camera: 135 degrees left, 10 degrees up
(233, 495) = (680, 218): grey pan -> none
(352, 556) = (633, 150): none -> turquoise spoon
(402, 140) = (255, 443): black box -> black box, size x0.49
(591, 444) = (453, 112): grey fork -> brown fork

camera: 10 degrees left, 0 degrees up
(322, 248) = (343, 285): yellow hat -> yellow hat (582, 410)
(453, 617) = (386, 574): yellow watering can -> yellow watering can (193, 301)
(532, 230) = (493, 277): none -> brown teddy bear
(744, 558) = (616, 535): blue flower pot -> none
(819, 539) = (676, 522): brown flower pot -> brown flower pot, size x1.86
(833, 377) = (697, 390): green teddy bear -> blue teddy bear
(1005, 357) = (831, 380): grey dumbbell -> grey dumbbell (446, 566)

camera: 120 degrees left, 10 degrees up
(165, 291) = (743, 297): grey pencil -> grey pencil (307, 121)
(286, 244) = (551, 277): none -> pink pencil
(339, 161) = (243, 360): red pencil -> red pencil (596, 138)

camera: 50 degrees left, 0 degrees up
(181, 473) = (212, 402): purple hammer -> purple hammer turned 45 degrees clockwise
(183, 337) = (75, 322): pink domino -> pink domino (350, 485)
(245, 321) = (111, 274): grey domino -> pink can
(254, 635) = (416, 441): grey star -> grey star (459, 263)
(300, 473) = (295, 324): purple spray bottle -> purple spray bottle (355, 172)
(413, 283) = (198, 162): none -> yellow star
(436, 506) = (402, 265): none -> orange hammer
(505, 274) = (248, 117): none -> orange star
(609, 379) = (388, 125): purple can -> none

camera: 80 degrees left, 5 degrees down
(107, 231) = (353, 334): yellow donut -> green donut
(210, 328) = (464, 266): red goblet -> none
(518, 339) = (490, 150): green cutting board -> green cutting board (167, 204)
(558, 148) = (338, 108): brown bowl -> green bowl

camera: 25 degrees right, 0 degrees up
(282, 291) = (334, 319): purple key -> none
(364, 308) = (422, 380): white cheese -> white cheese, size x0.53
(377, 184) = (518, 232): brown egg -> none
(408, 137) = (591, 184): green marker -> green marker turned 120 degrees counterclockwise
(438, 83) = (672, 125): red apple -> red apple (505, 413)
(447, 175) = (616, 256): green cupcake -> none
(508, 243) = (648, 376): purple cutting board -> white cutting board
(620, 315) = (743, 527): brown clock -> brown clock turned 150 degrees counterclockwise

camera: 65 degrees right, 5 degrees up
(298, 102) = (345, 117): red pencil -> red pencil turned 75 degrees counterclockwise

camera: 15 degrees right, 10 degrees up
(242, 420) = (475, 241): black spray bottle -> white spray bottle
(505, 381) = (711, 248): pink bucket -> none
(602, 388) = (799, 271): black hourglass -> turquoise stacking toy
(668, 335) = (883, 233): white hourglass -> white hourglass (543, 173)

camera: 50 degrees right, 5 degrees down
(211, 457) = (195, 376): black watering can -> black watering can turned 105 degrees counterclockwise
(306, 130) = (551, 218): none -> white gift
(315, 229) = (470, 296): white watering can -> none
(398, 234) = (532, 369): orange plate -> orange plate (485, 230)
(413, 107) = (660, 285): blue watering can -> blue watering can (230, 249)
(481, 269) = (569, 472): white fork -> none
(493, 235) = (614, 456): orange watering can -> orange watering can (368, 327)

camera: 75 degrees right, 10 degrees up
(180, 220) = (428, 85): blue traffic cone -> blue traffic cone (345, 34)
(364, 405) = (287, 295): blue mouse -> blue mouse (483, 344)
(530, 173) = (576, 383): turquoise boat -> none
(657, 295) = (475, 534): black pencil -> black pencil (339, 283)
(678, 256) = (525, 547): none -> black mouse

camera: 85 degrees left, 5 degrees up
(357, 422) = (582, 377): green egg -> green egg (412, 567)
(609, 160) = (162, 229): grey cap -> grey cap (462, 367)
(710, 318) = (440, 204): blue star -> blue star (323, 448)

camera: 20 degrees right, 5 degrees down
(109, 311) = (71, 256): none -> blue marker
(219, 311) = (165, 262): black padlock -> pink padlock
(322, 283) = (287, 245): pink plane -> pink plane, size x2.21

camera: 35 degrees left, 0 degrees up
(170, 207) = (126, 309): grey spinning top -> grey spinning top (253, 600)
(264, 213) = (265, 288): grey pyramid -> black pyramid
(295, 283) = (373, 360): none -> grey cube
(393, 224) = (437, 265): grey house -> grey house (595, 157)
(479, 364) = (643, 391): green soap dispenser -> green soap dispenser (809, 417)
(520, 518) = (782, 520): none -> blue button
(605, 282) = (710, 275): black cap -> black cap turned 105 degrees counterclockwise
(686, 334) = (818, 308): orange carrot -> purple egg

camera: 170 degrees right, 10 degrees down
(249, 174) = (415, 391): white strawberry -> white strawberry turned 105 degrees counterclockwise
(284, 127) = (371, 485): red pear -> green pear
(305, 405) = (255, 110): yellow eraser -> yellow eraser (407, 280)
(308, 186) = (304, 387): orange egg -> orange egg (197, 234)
—————
» THE PROBLEM: Looking at the records, how many lines include "orange"? Respond with the number only.

» SOLUTION TO THIS EXERCISE: 6